Exercise instructions: The lines to copy are those in the records below that hold the word "visible".

Input:
· · · · ·

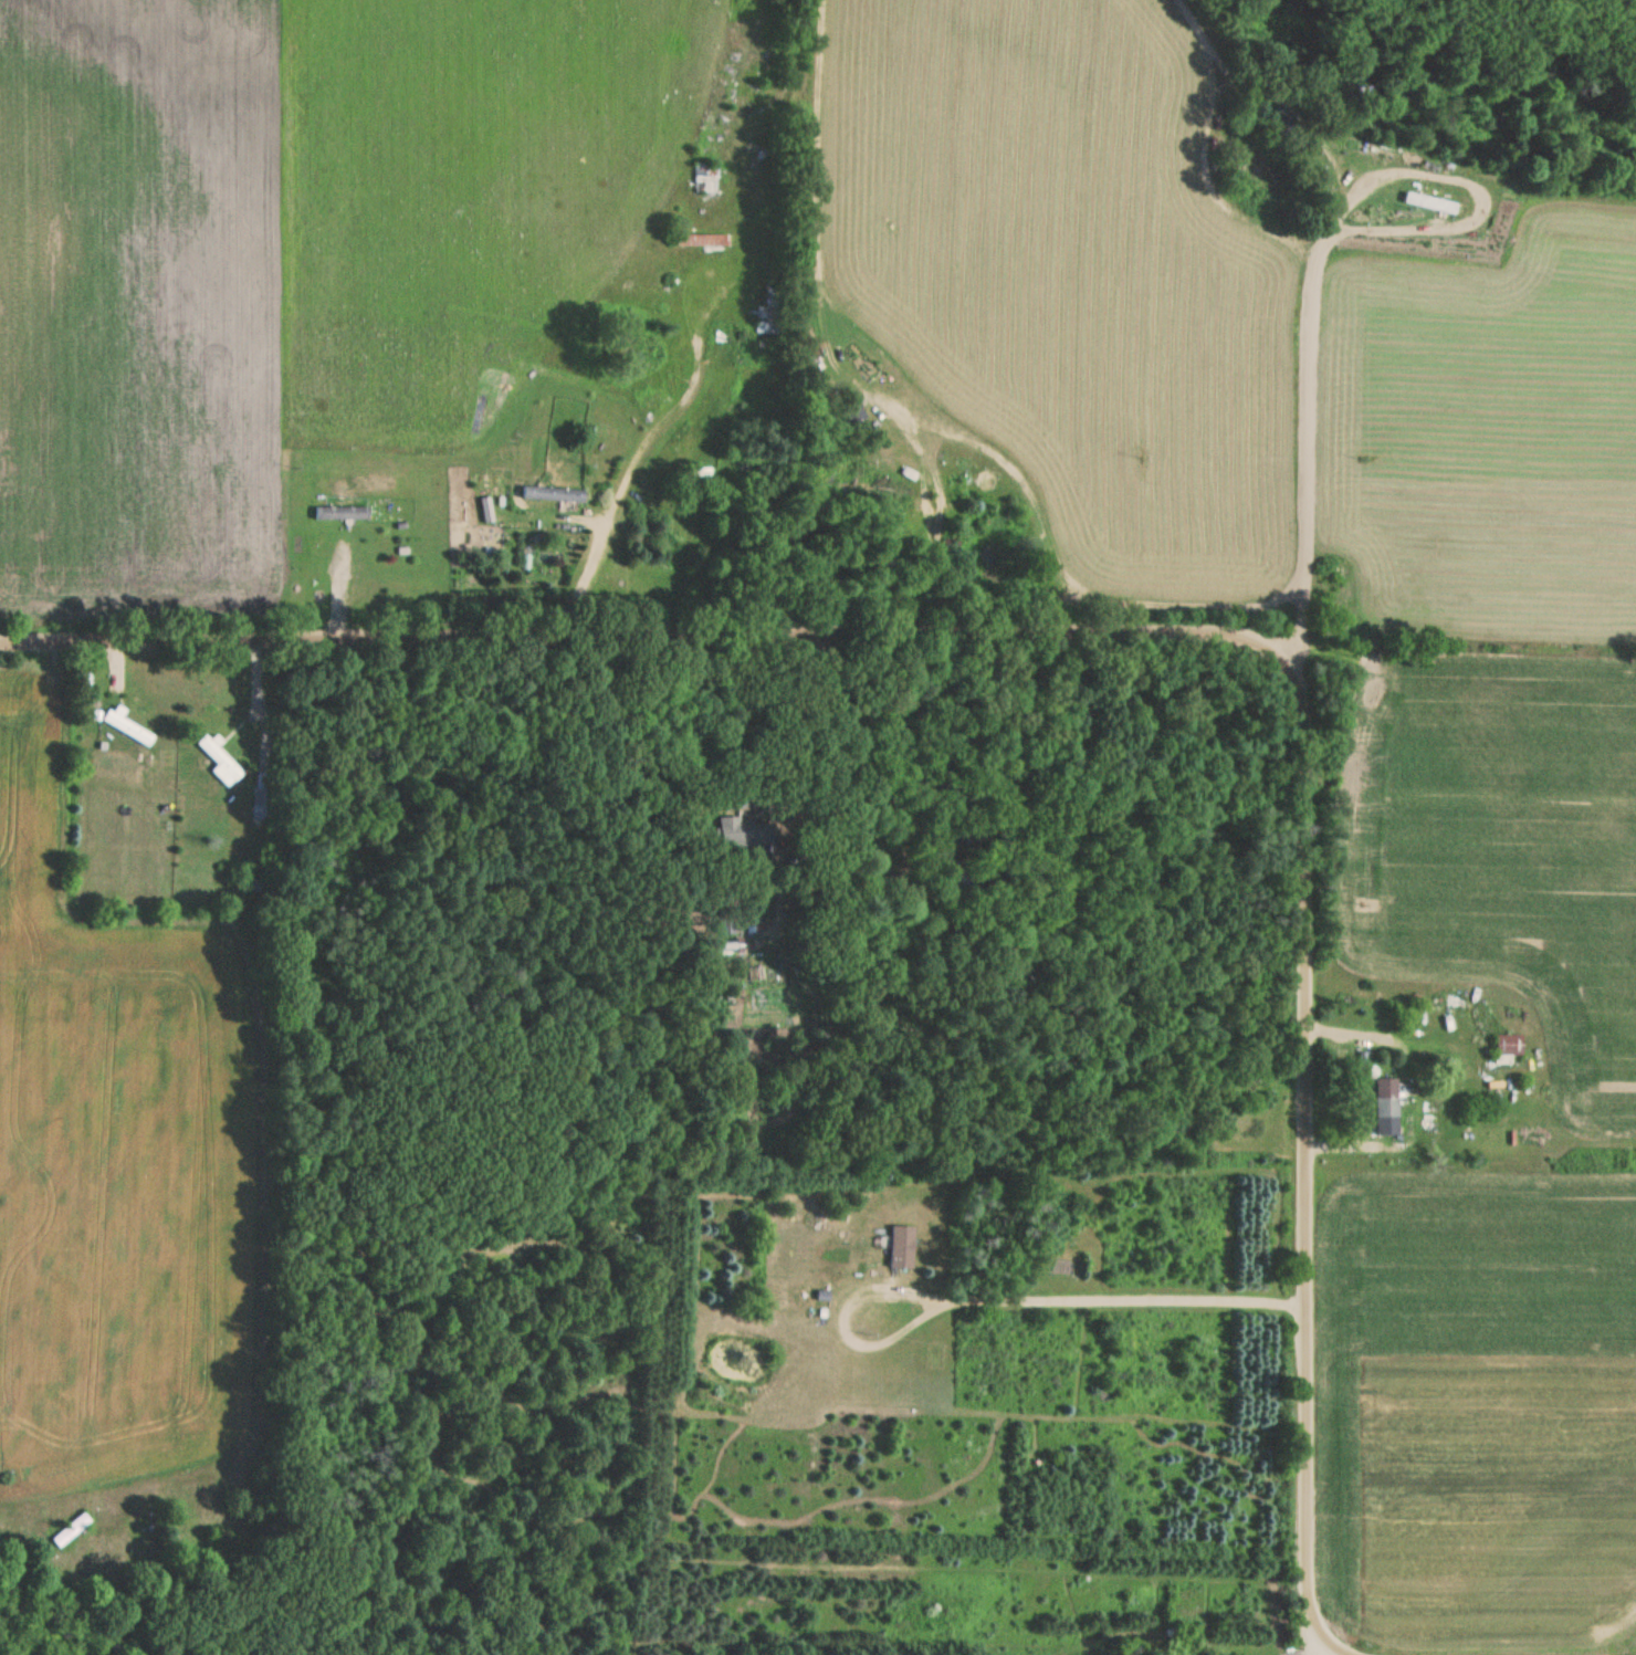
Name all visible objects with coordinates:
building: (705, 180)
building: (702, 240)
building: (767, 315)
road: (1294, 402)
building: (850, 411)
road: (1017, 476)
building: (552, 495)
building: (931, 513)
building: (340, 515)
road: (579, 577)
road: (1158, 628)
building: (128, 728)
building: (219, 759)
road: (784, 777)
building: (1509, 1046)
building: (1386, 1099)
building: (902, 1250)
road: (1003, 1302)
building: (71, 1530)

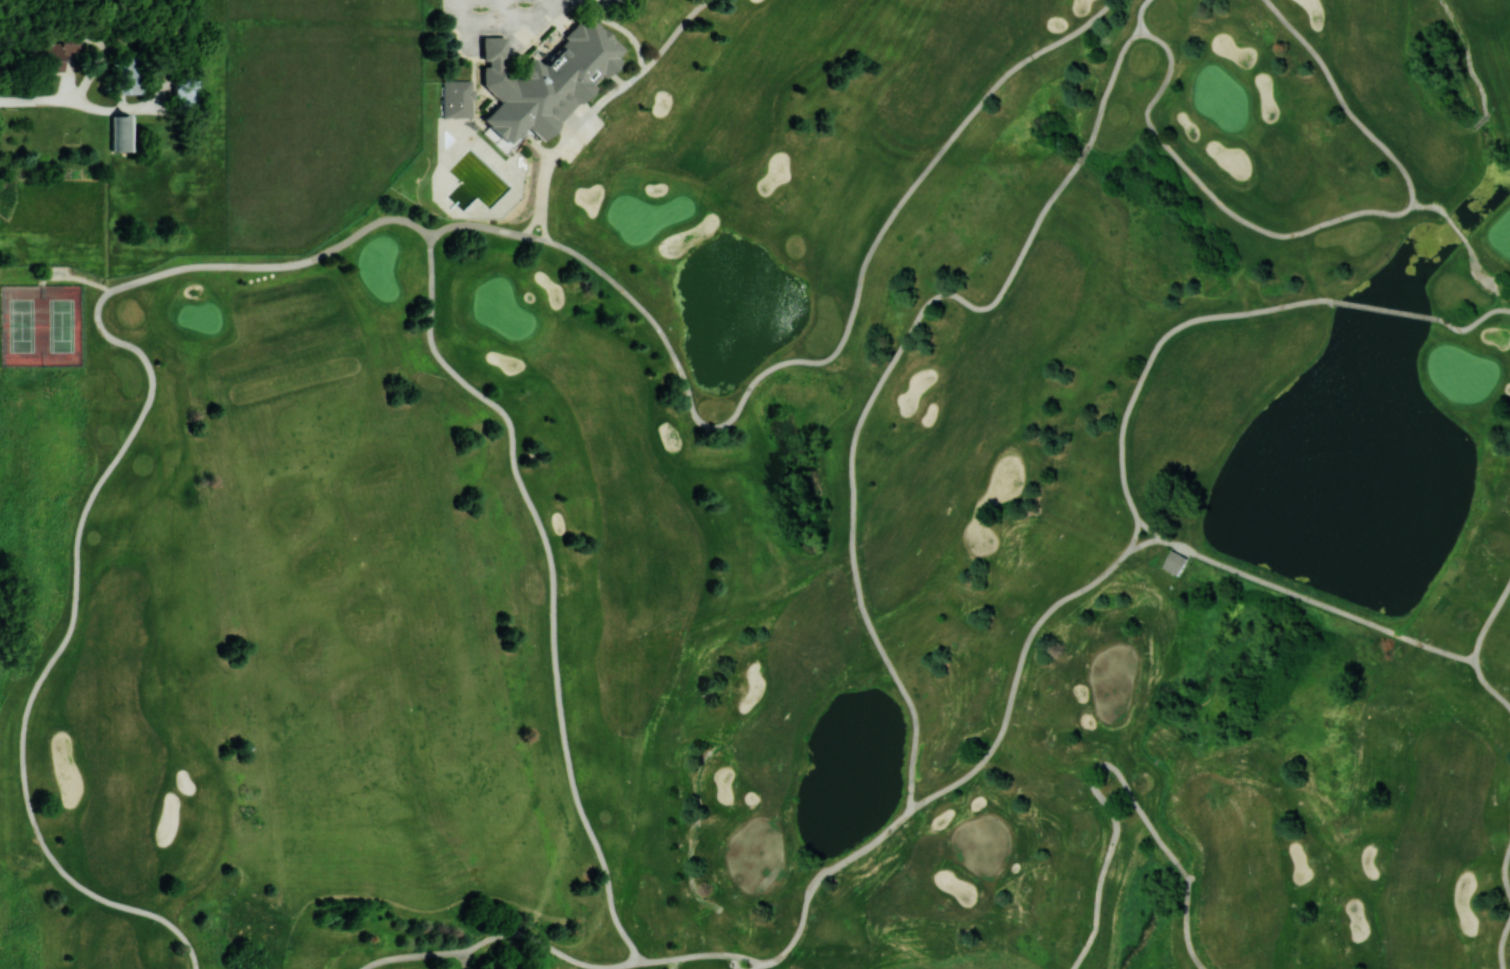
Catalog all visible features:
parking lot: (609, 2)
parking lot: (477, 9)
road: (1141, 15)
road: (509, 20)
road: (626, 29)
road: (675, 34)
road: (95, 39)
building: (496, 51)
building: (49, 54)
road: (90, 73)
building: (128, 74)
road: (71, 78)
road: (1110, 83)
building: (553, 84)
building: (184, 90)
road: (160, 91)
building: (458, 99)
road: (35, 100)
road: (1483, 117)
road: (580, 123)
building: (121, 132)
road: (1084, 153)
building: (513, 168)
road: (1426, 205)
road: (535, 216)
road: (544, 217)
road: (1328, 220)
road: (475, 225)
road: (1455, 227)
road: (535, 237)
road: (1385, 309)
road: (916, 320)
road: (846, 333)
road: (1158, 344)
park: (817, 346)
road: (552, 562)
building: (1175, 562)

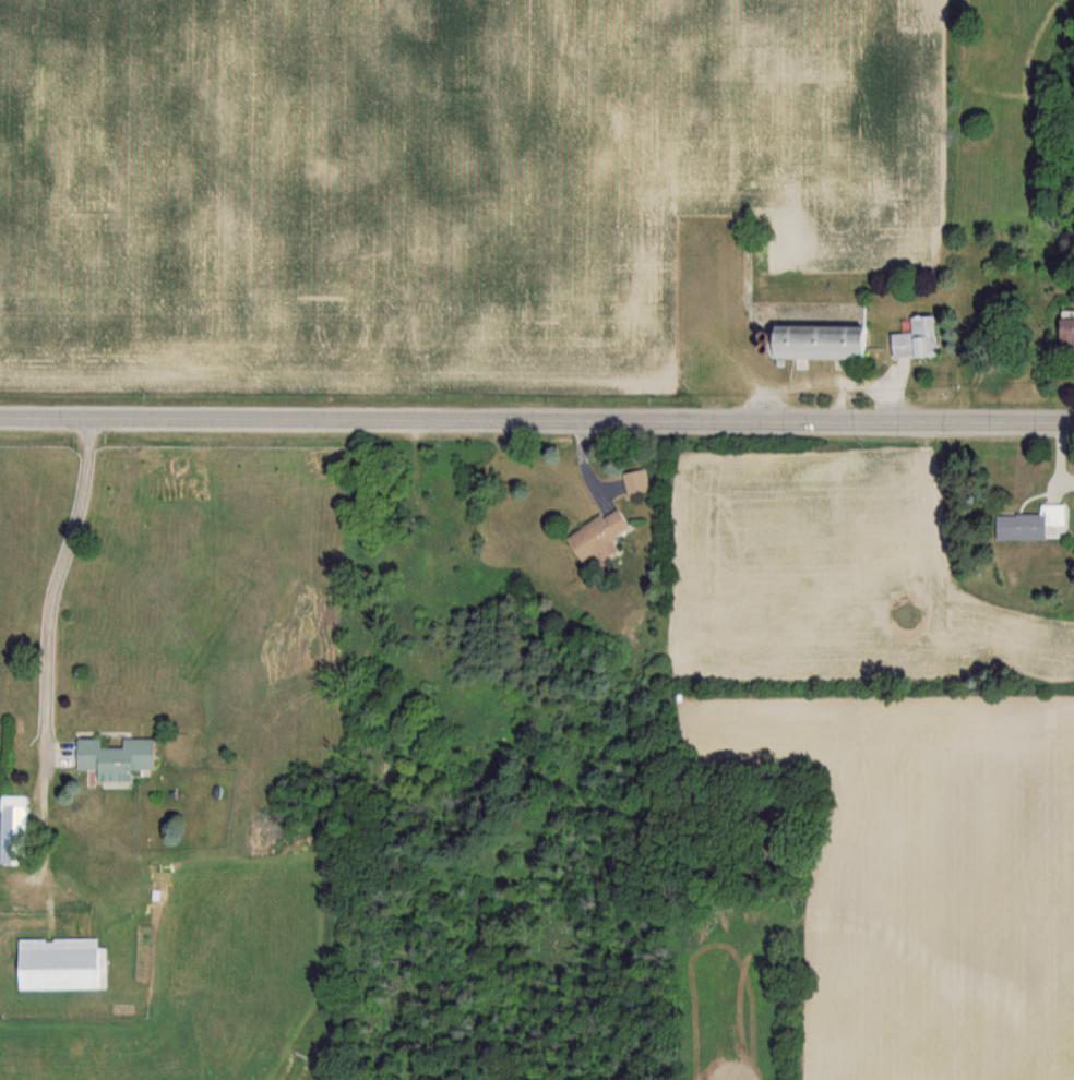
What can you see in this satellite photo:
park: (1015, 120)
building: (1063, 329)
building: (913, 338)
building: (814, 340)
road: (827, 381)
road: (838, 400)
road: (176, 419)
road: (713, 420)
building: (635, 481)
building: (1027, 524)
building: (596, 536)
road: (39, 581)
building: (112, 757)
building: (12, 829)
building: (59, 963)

· · · · ·

Result of this exercise:
Name all visible objects with coordinates:
Catalog all visible features:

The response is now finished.